WHAT TO WORK ON |
When you copy from the entries that follow, take only the lines from the one with "cyan star: (174, 112) -> (253, 155), moved" down to the one with "red square: (136, 21) -> (126, 27), size x1.6", keeping both ends and dropping every picture.

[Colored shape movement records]
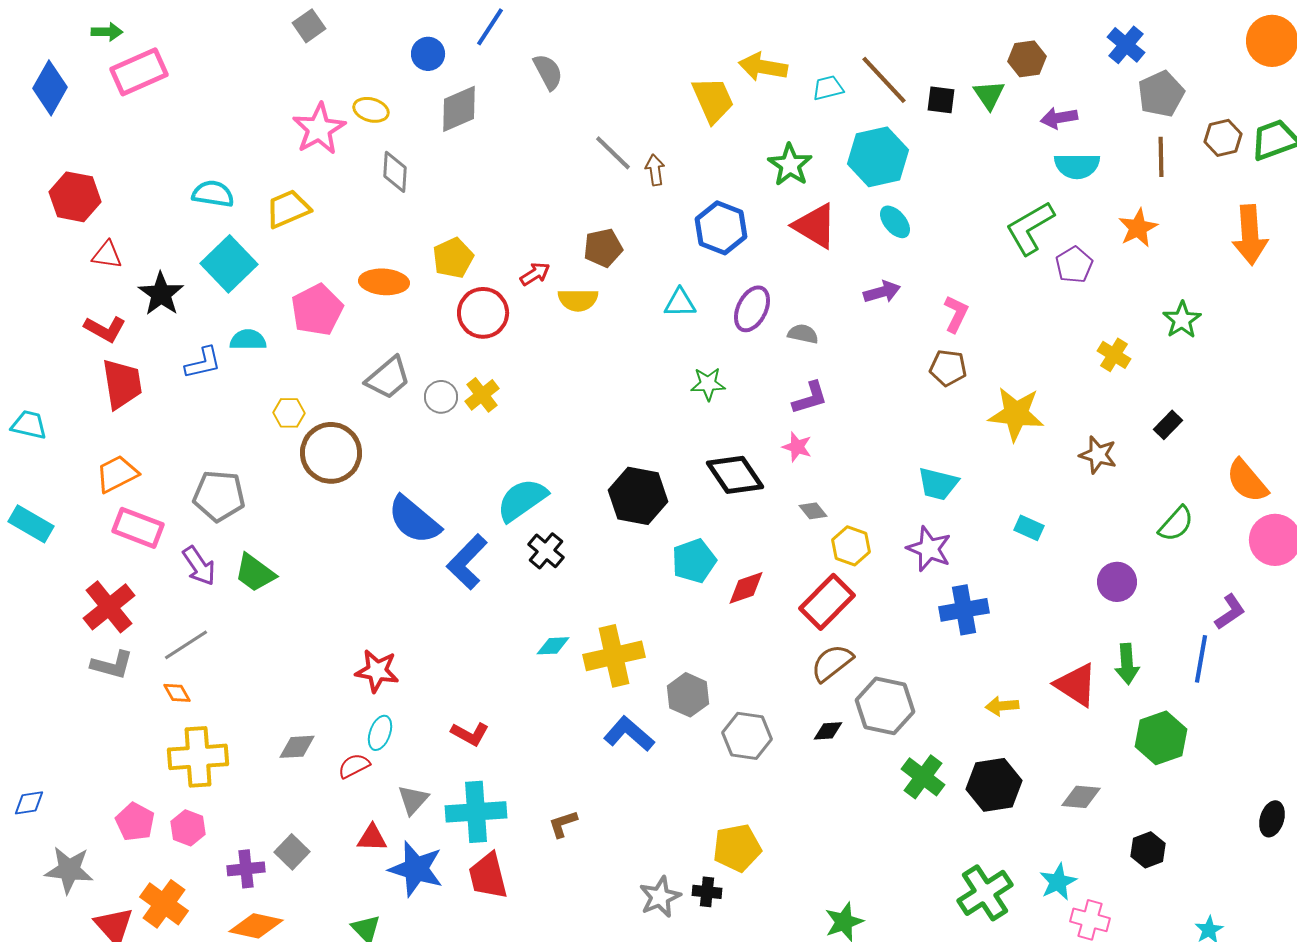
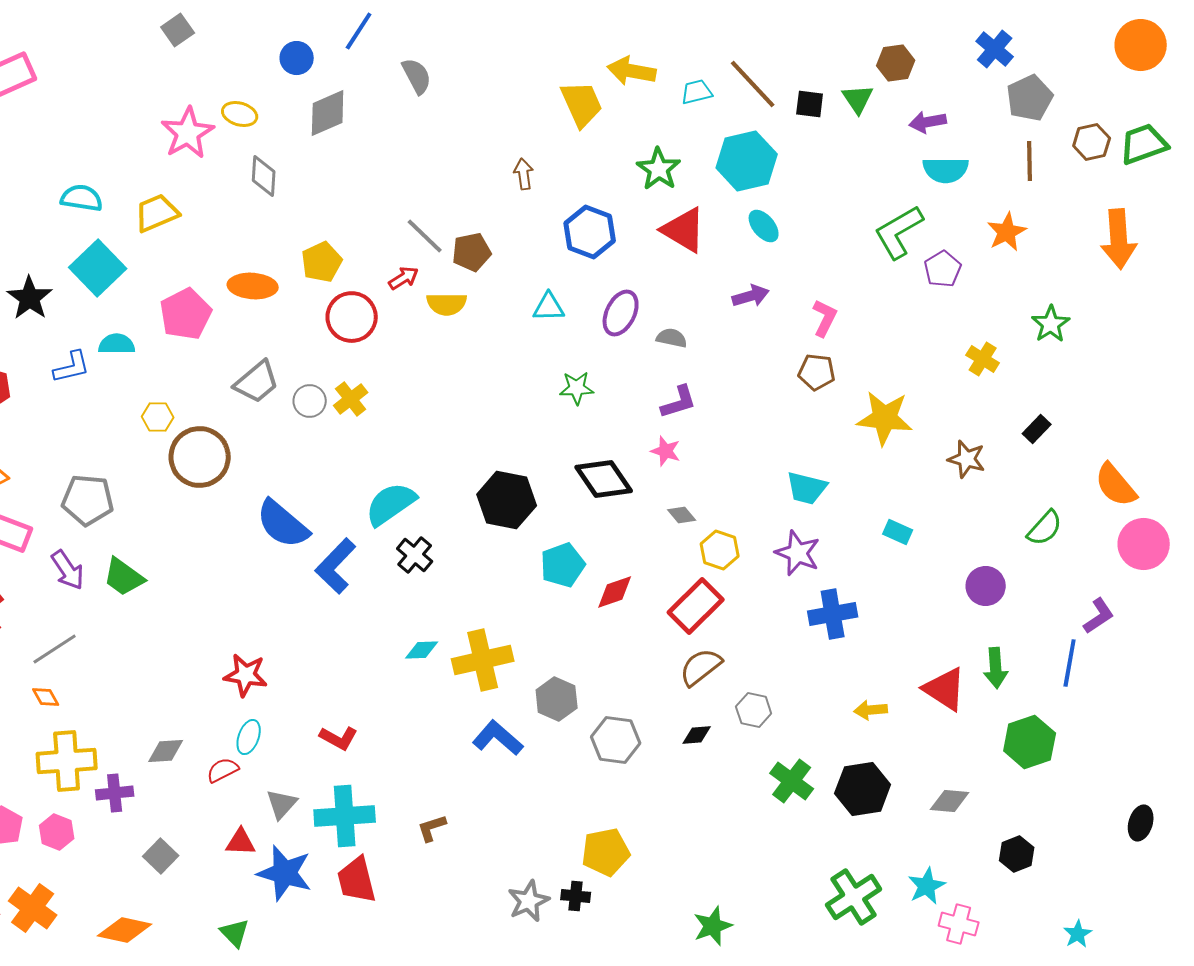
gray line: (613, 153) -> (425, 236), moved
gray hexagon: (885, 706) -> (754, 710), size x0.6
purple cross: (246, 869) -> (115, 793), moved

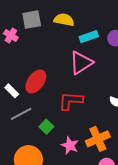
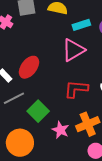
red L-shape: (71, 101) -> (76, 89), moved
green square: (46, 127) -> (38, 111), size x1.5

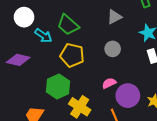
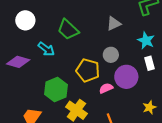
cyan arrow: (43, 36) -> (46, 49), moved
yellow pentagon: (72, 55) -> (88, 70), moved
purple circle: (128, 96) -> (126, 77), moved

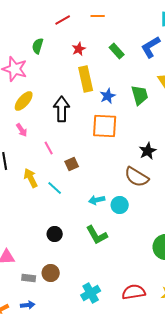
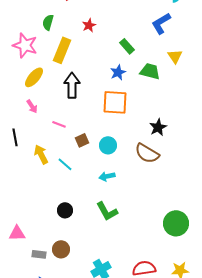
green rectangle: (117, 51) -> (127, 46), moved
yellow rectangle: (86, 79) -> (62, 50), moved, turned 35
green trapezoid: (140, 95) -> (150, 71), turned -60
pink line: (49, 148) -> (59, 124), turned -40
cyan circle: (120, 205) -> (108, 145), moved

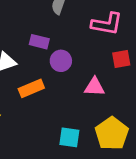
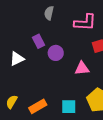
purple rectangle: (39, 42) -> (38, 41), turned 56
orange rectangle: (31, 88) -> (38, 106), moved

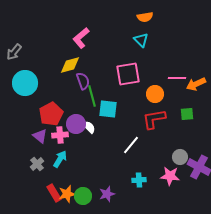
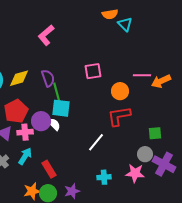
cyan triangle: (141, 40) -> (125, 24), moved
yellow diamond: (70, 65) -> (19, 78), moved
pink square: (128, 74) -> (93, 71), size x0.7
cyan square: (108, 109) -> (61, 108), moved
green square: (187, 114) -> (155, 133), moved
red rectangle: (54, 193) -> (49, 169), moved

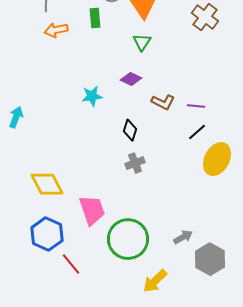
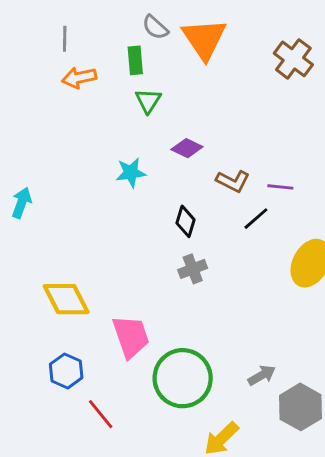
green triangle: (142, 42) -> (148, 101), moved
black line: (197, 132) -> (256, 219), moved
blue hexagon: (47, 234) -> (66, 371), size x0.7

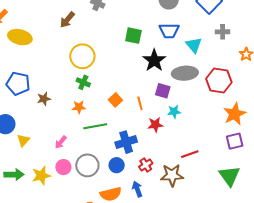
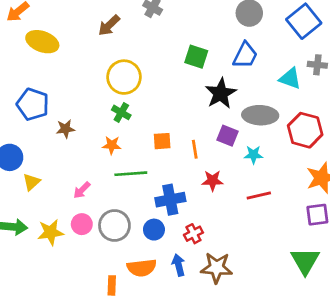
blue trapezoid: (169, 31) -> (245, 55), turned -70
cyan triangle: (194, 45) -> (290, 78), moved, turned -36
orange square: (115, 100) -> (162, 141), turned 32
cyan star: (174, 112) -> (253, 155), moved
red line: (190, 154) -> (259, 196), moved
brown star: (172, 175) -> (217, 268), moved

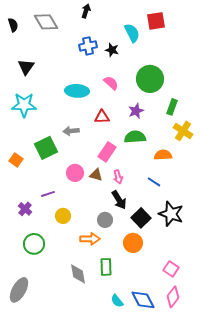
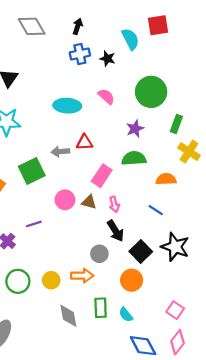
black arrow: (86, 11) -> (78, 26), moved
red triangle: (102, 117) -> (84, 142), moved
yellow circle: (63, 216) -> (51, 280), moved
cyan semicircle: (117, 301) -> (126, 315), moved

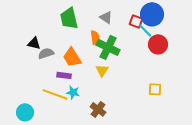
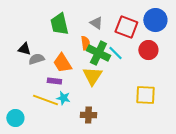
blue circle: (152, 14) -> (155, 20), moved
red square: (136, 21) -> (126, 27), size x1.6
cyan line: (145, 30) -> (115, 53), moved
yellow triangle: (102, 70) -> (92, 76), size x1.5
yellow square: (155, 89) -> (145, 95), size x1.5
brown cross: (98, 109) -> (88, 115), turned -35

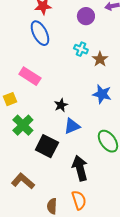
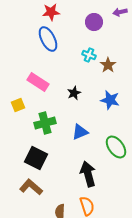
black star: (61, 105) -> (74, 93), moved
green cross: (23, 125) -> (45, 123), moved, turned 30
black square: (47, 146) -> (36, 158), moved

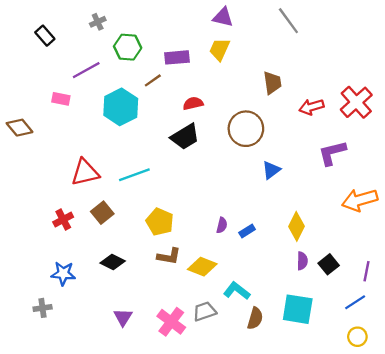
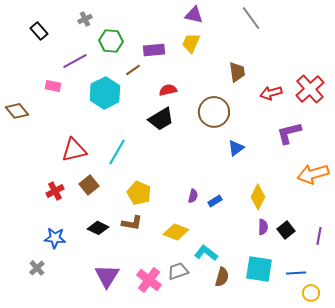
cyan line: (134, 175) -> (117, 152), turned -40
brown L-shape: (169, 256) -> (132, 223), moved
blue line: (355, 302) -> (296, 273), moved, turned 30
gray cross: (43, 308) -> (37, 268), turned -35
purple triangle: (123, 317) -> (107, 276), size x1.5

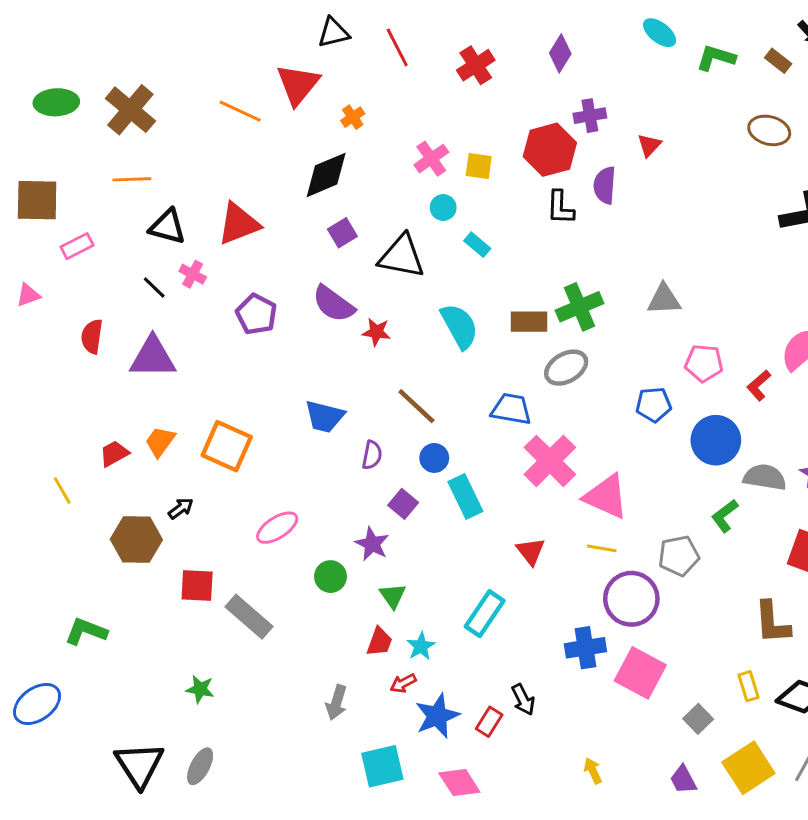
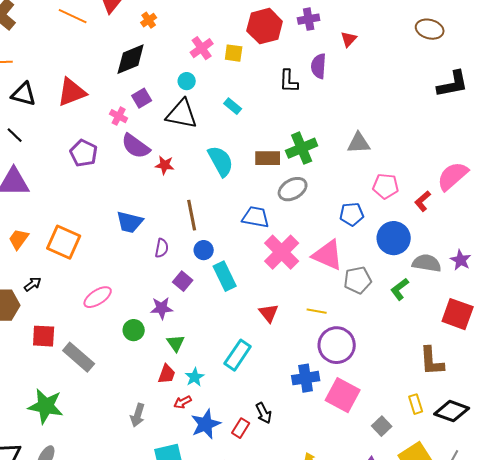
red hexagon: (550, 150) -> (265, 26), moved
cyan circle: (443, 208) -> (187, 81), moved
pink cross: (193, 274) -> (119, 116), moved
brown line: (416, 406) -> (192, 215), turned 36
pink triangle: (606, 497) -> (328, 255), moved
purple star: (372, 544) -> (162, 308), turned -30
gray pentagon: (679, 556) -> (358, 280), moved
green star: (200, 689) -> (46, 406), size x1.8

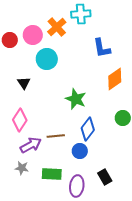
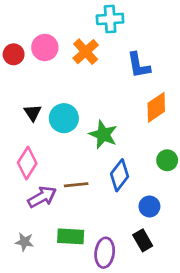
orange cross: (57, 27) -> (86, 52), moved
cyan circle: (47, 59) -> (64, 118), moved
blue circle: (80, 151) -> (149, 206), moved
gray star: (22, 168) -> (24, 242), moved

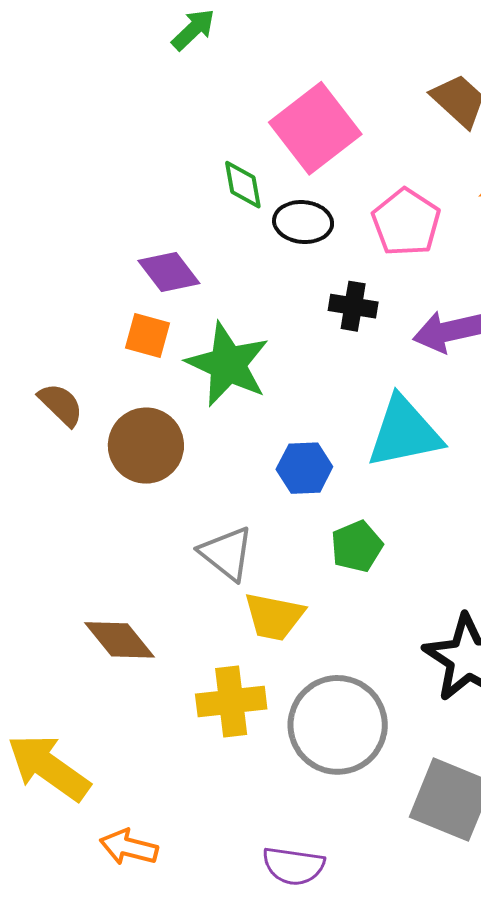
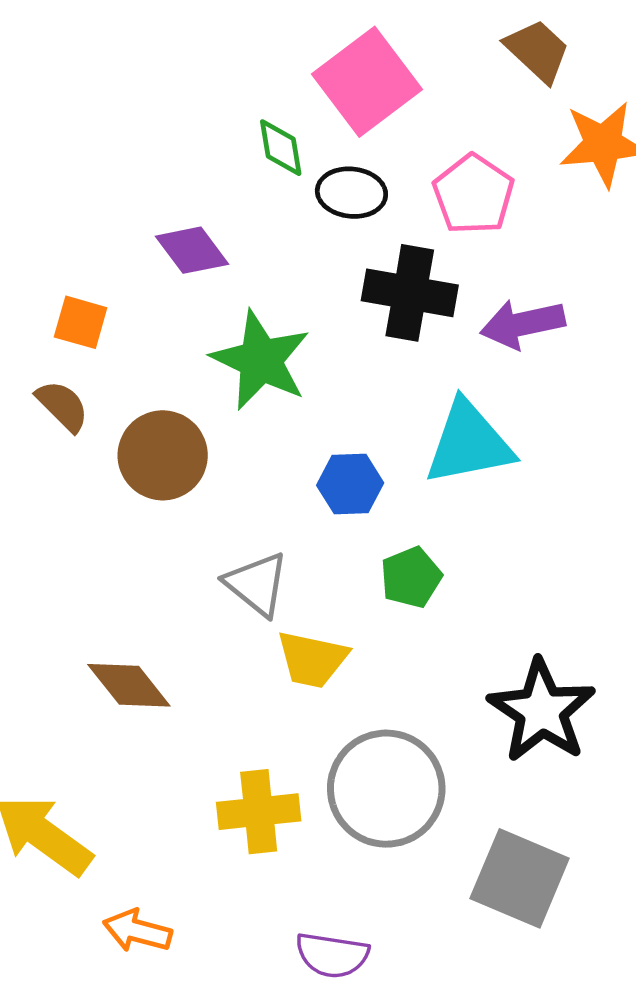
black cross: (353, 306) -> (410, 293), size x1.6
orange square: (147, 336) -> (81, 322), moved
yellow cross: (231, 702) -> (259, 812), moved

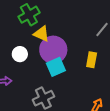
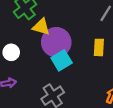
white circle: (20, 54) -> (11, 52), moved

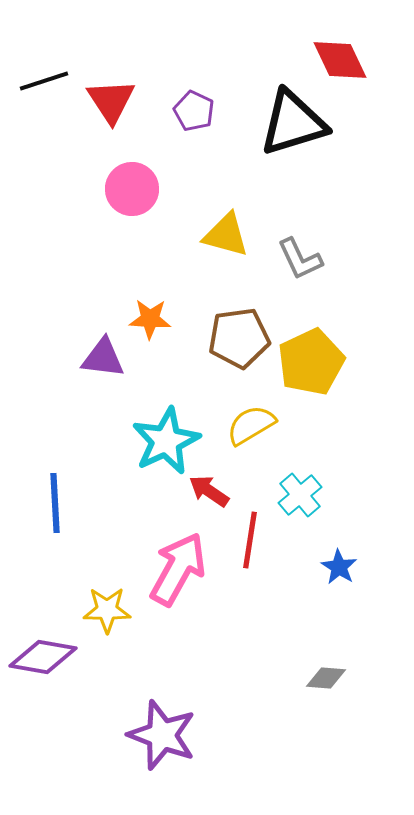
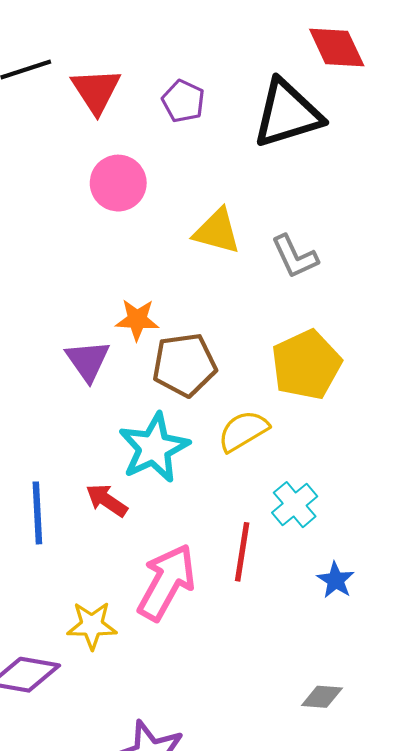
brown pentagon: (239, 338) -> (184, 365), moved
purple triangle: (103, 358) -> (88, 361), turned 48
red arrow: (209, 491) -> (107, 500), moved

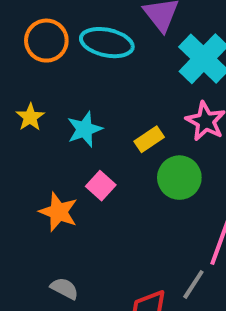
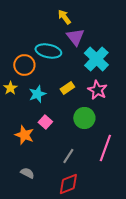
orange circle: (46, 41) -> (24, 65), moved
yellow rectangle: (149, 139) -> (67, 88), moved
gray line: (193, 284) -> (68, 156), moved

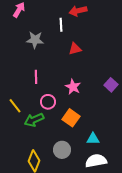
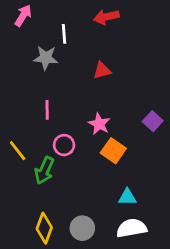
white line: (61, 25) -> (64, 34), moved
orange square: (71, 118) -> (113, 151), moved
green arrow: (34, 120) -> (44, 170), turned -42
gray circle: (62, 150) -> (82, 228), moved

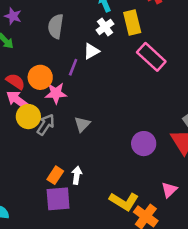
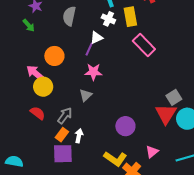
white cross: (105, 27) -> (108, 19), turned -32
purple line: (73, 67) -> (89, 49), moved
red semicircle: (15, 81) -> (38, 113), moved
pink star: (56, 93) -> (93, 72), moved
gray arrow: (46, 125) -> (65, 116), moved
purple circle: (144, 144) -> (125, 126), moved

EXERCISE SOLUTION |
cyan star: (174, 112) -> (253, 155), moved
red line: (190, 154) -> (259, 196), moved
brown star: (172, 175) -> (217, 268), moved

black arrow: (86, 11) -> (78, 26), moved
red triangle: (102, 117) -> (84, 142), moved
yellow circle: (63, 216) -> (51, 280), moved
cyan semicircle: (117, 301) -> (126, 315), moved

blue circle: (152, 14) -> (155, 20), moved
red square: (136, 21) -> (126, 27), size x1.6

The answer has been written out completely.